§ MATERIAL FOR THIS EXERCISE:
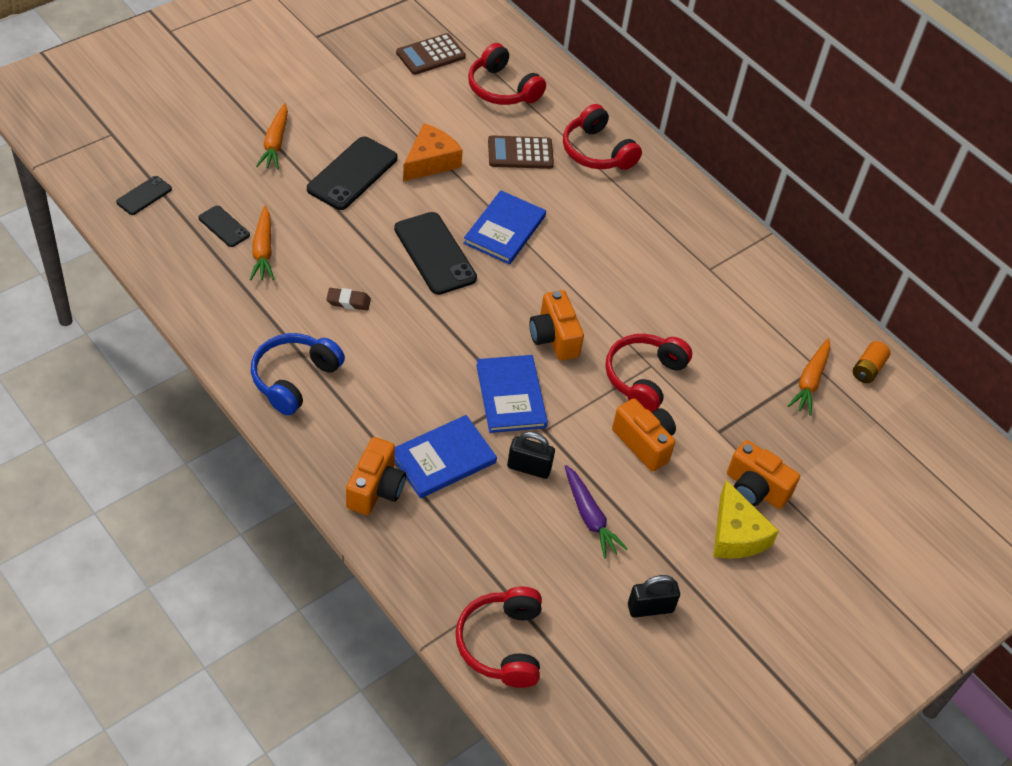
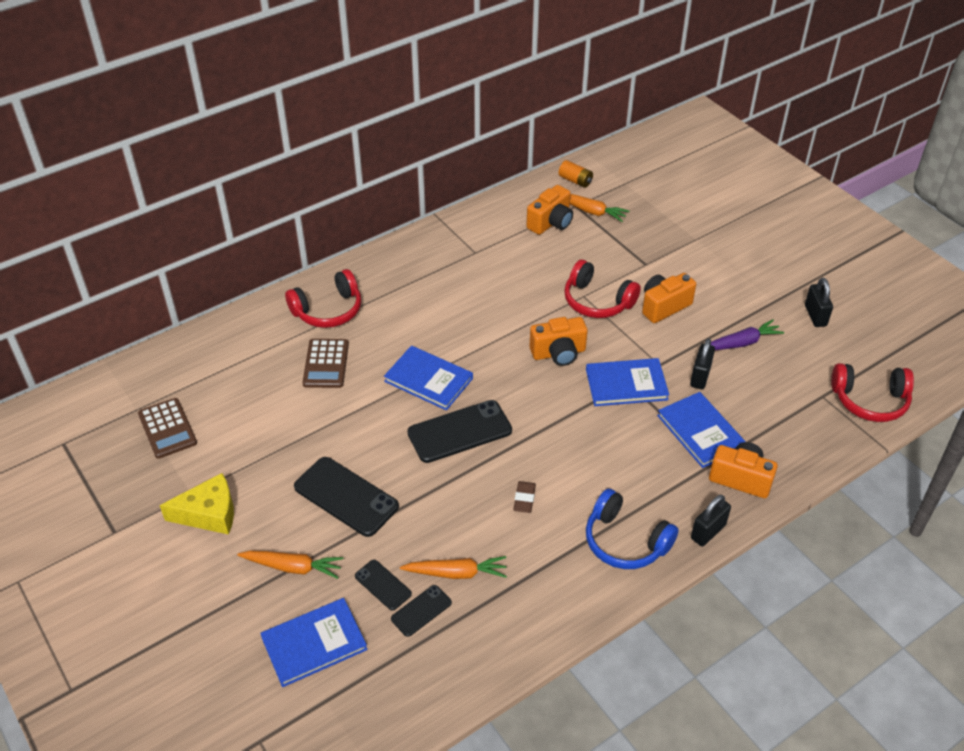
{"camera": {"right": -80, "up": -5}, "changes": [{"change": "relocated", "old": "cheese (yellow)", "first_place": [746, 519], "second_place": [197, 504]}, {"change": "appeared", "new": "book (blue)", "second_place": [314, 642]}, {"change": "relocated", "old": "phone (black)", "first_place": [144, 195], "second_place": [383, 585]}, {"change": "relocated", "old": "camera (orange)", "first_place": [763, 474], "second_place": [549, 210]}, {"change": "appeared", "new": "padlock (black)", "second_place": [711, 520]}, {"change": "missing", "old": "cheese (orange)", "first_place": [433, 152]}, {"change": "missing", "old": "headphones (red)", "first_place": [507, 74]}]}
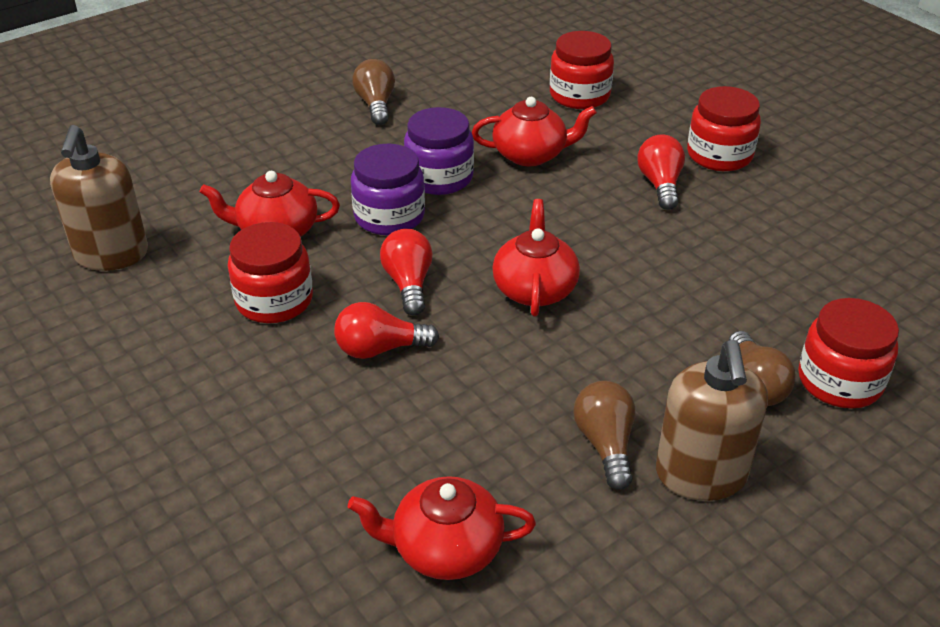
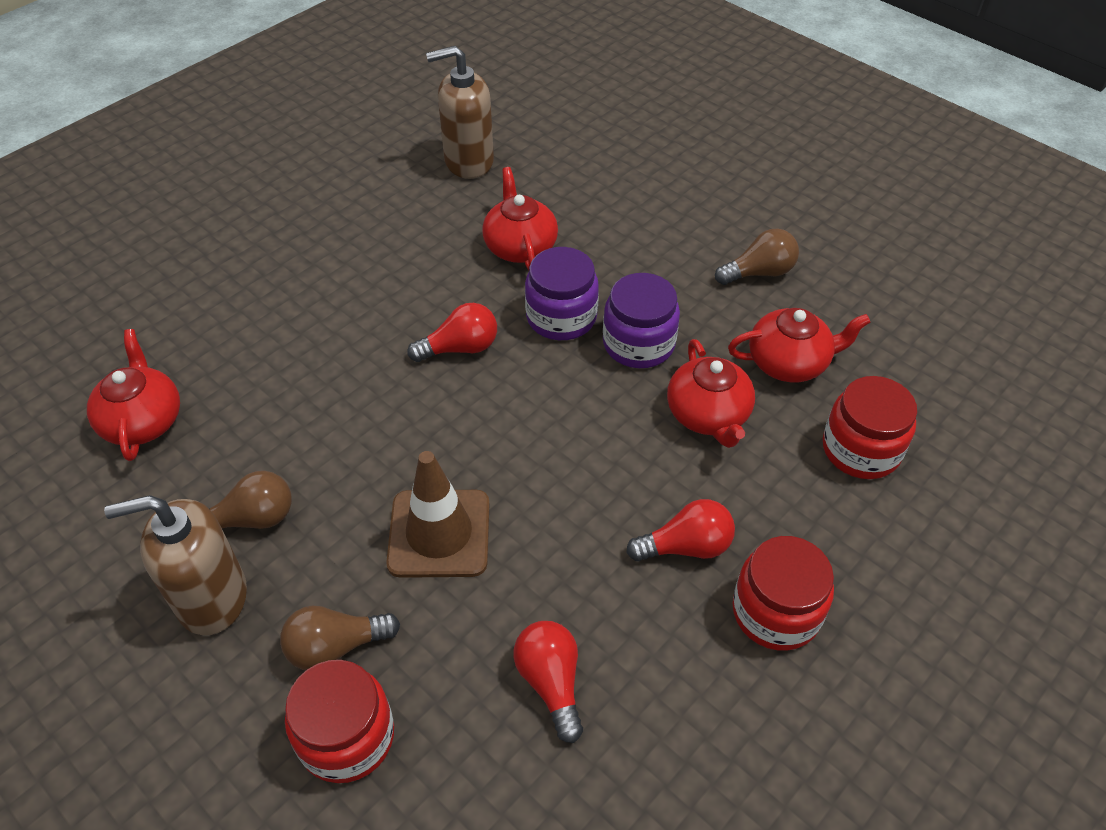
{"camera": {"right": 80, "up": 10}, "changes": [{"change": "appeared", "new": "traffic cone (brown)", "second_place": [437, 514]}, {"change": "relocated", "old": "light bulb (red)", "first_place": [386, 330], "second_place": [548, 682]}, {"change": "relocated", "old": "teapot (red)", "first_place": [536, 257], "second_place": [799, 345]}, {"change": "missing", "old": "jar (red)", "first_place": [270, 272]}]}
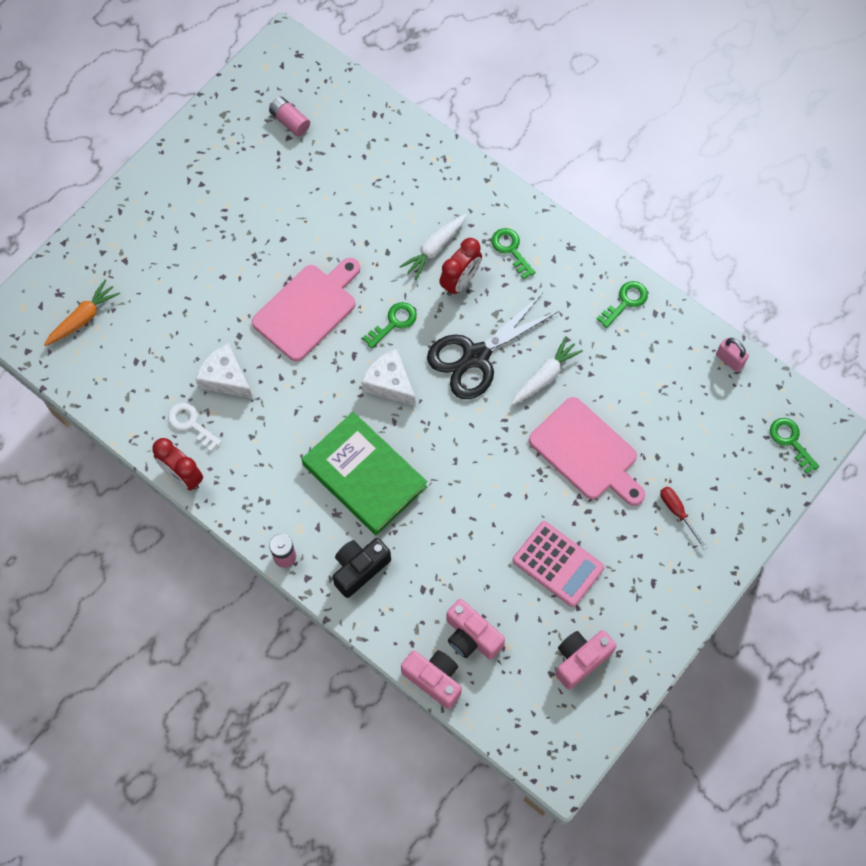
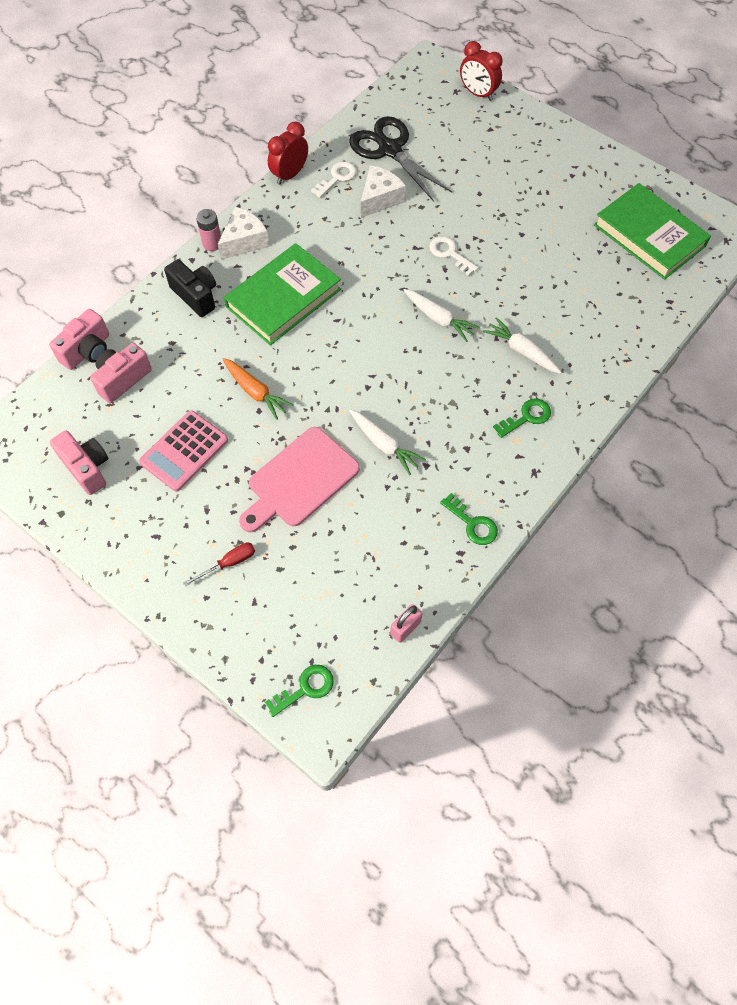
{"camera": {"right": 90, "up": -5}, "changes": [{"change": "relocated", "old": "cheese (white)", "first_place": [388, 377], "second_place": [243, 233]}, {"change": "relocated", "old": "carrot (orange)", "first_place": [82, 312], "second_place": [257, 389]}, {"change": "relocated", "old": "scissors (black)", "first_place": [493, 346], "second_place": [400, 159]}, {"change": "exchanged", "old": "key (green)", "new": "carrot (white)", "first_place": [390, 325], "second_place": [441, 315]}, {"change": "exchanged", "old": "cutting board (pink)", "new": "key (white)", "first_place": [306, 310], "second_place": [453, 256]}, {"change": "relocated", "old": "clock (red)", "first_place": [460, 267], "second_place": [481, 71]}, {"change": "exchanged", "old": "battery (pink)", "new": "book (green)", "first_place": [289, 116], "second_place": [652, 231]}]}
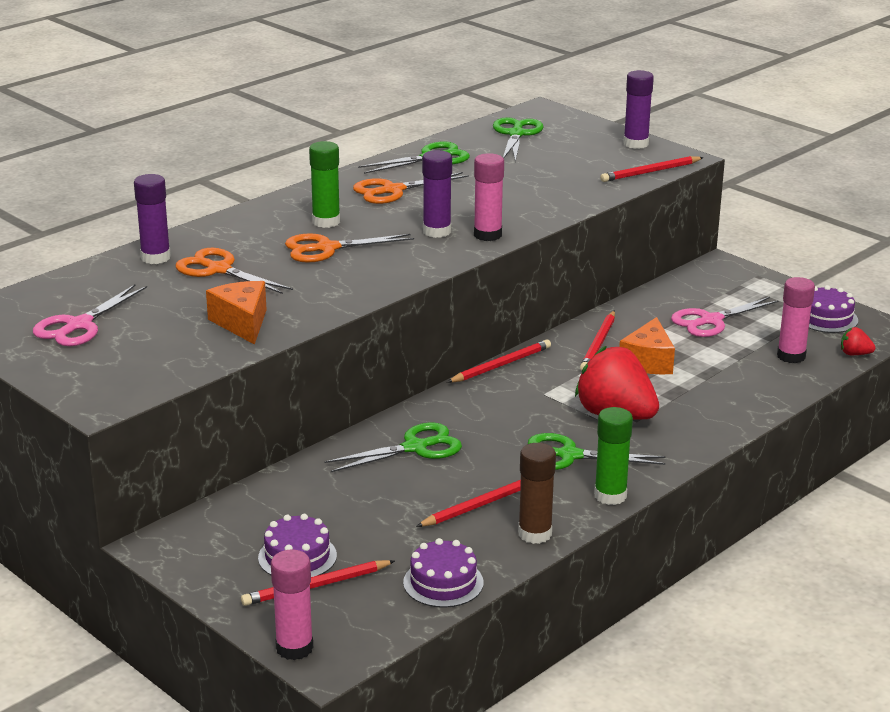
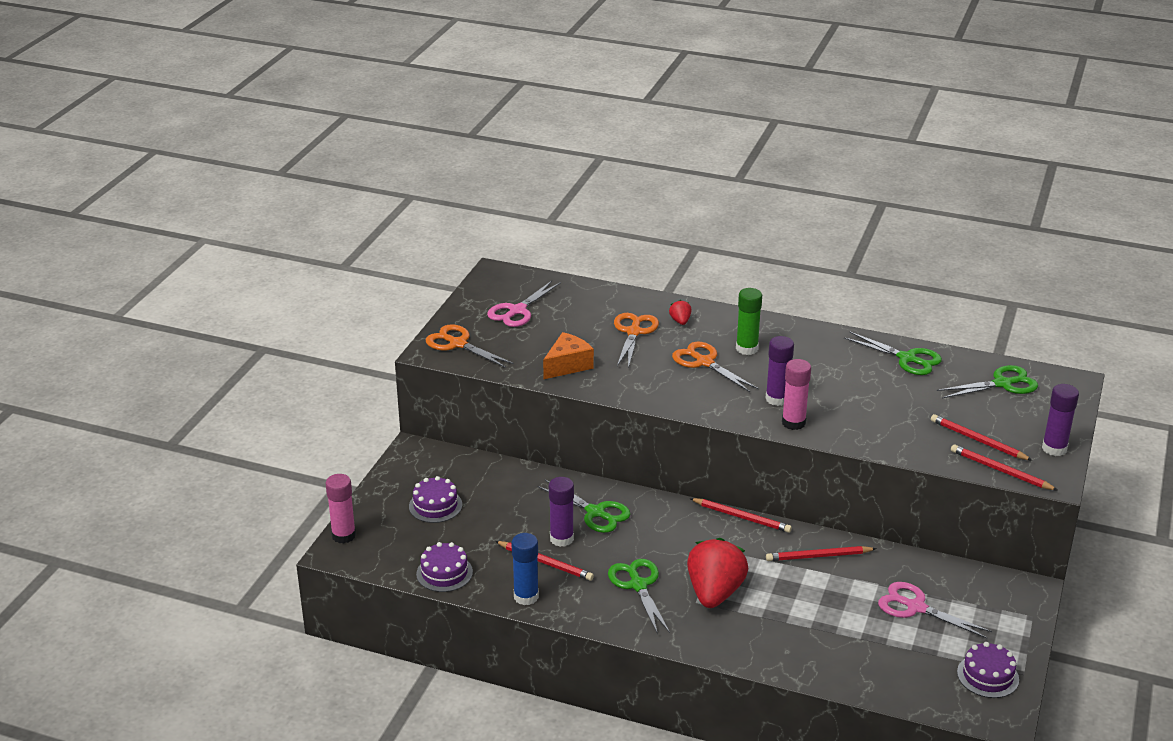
{"camera": {"right": 65, "up": 5}, "changes": [{"change": "relocated", "old": "scissors (orange)", "first_place": [411, 188], "second_place": [470, 346]}, {"change": "spun", "old": "scissors (pink)", "first_place": [90, 315], "second_place": [524, 304], "degrees": -60}, {"change": "colour", "old": "glue stick (brown)", "new": "glue stick (blue)", "first_place": [537, 493], "second_place": [525, 569]}, {"change": "relocated", "old": "glue stick (purple)", "first_place": [152, 219], "second_place": [561, 512]}, {"change": "relocated", "old": "strawberry (red)", "first_place": [858, 341], "second_place": [680, 312]}, {"change": "relocated", "old": "pencil (red)", "first_place": [318, 583], "second_place": [982, 437]}, {"change": "missing", "old": "glue stick (green)", "first_place": [613, 456]}, {"change": "missing", "old": "cheese (orange)", "first_place": [647, 345]}, {"change": "missing", "old": "glue stick (pink)", "first_place": [796, 320]}]}
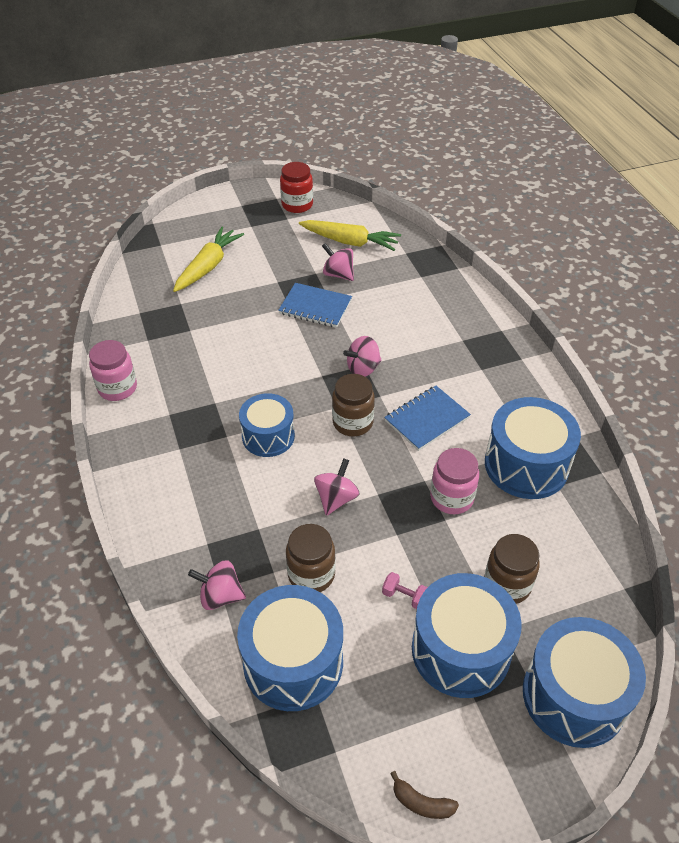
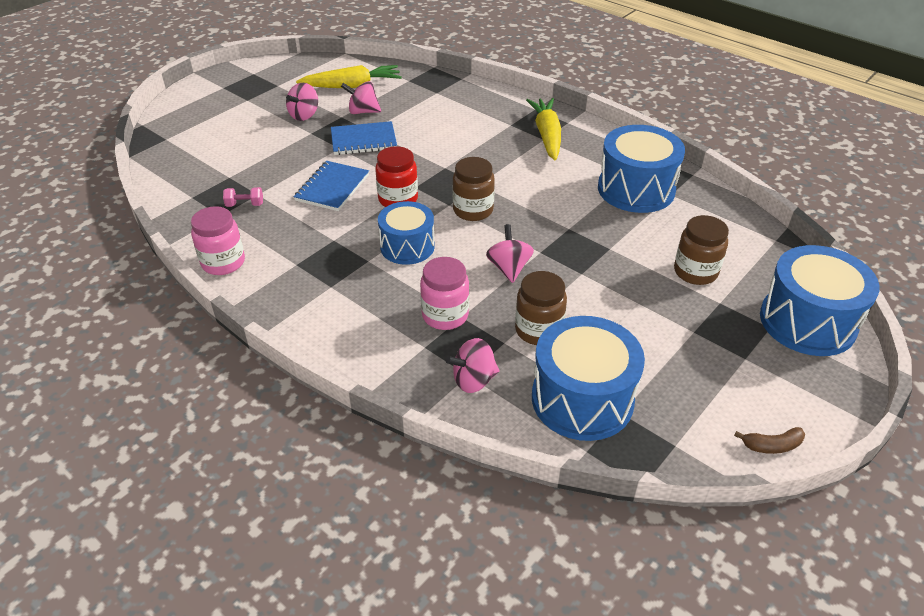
{"camera": {"right": -30, "up": -5}, "changes": [{"change": "relocated", "old": "dumbbell (pink)", "first_place": [405, 590], "second_place": [243, 197]}, {"change": "relocated", "old": "spinning top (pink)", "first_place": [362, 356], "second_place": [302, 102]}, {"change": "relocated", "old": "notebook (blue)", "first_place": [427, 418], "second_place": [331, 186]}, {"change": "relocated", "old": "jar (red)", "first_place": [296, 187], "second_place": [396, 176]}, {"change": "relocated", "old": "jar (pink)", "first_place": [454, 481], "second_place": [444, 293]}, {"change": "relocated", "old": "carrot (yellow)", "first_place": [208, 259], "second_place": [543, 129]}, {"change": "missing", "old": "drum (blue)", "first_place": [467, 635]}]}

§ AIM OF THE TASK: Only the pictures are left behind; write out everything else in the records exactly.

§ OUTPUT FOR THIS EXERCISE:
{"camera": {"right": -80, "up": -5}, "changes": [{"change": "relocated", "old": "cheese (yellow)", "first_place": [746, 519], "second_place": [197, 504]}, {"change": "appeared", "new": "book (blue)", "second_place": [314, 642]}, {"change": "relocated", "old": "phone (black)", "first_place": [144, 195], "second_place": [383, 585]}, {"change": "relocated", "old": "camera (orange)", "first_place": [763, 474], "second_place": [549, 210]}, {"change": "appeared", "new": "padlock (black)", "second_place": [711, 520]}, {"change": "missing", "old": "cheese (orange)", "first_place": [433, 152]}, {"change": "missing", "old": "headphones (red)", "first_place": [507, 74]}]}
{"camera": {"right": 80, "up": 10}, "changes": [{"change": "appeared", "new": "traffic cone (brown)", "second_place": [437, 514]}, {"change": "relocated", "old": "light bulb (red)", "first_place": [386, 330], "second_place": [548, 682]}, {"change": "relocated", "old": "teapot (red)", "first_place": [536, 257], "second_place": [799, 345]}, {"change": "missing", "old": "jar (red)", "first_place": [270, 272]}]}
{"camera": {"right": 90, "up": -5}, "changes": [{"change": "relocated", "old": "cheese (white)", "first_place": [388, 377], "second_place": [243, 233]}, {"change": "relocated", "old": "carrot (orange)", "first_place": [82, 312], "second_place": [257, 389]}, {"change": "relocated", "old": "scissors (black)", "first_place": [493, 346], "second_place": [400, 159]}, {"change": "exchanged", "old": "key (green)", "new": "carrot (white)", "first_place": [390, 325], "second_place": [441, 315]}, {"change": "exchanged", "old": "cutting board (pink)", "new": "key (white)", "first_place": [306, 310], "second_place": [453, 256]}, {"change": "relocated", "old": "clock (red)", "first_place": [460, 267], "second_place": [481, 71]}, {"change": "exchanged", "old": "battery (pink)", "new": "book (green)", "first_place": [289, 116], "second_place": [652, 231]}]}
{"camera": {"right": 65, "up": 5}, "changes": [{"change": "relocated", "old": "scissors (orange)", "first_place": [411, 188], "second_place": [470, 346]}, {"change": "spun", "old": "scissors (pink)", "first_place": [90, 315], "second_place": [524, 304], "degrees": -60}, {"change": "colour", "old": "glue stick (brown)", "new": "glue stick (blue)", "first_place": [537, 493], "second_place": [525, 569]}, {"change": "relocated", "old": "glue stick (purple)", "first_place": [152, 219], "second_place": [561, 512]}, {"change": "relocated", "old": "strawberry (red)", "first_place": [858, 341], "second_place": [680, 312]}, {"change": "relocated", "old": "pencil (red)", "first_place": [318, 583], "second_place": [982, 437]}, {"change": "missing", "old": "glue stick (green)", "first_place": [613, 456]}, {"change": "missing", "old": "cheese (orange)", "first_place": [647, 345]}, {"change": "missing", "old": "glue stick (pink)", "first_place": [796, 320]}]}
{"camera": {"right": -30, "up": -5}, "changes": [{"change": "relocated", "old": "dumbbell (pink)", "first_place": [405, 590], "second_place": [243, 197]}, {"change": "relocated", "old": "spinning top (pink)", "first_place": [362, 356], "second_place": [302, 102]}, {"change": "relocated", "old": "notebook (blue)", "first_place": [427, 418], "second_place": [331, 186]}, {"change": "relocated", "old": "jar (red)", "first_place": [296, 187], "second_place": [396, 176]}, {"change": "relocated", "old": "jar (pink)", "first_place": [454, 481], "second_place": [444, 293]}, {"change": "relocated", "old": "carrot (yellow)", "first_place": [208, 259], "second_place": [543, 129]}, {"change": "missing", "old": "drum (blue)", "first_place": [467, 635]}]}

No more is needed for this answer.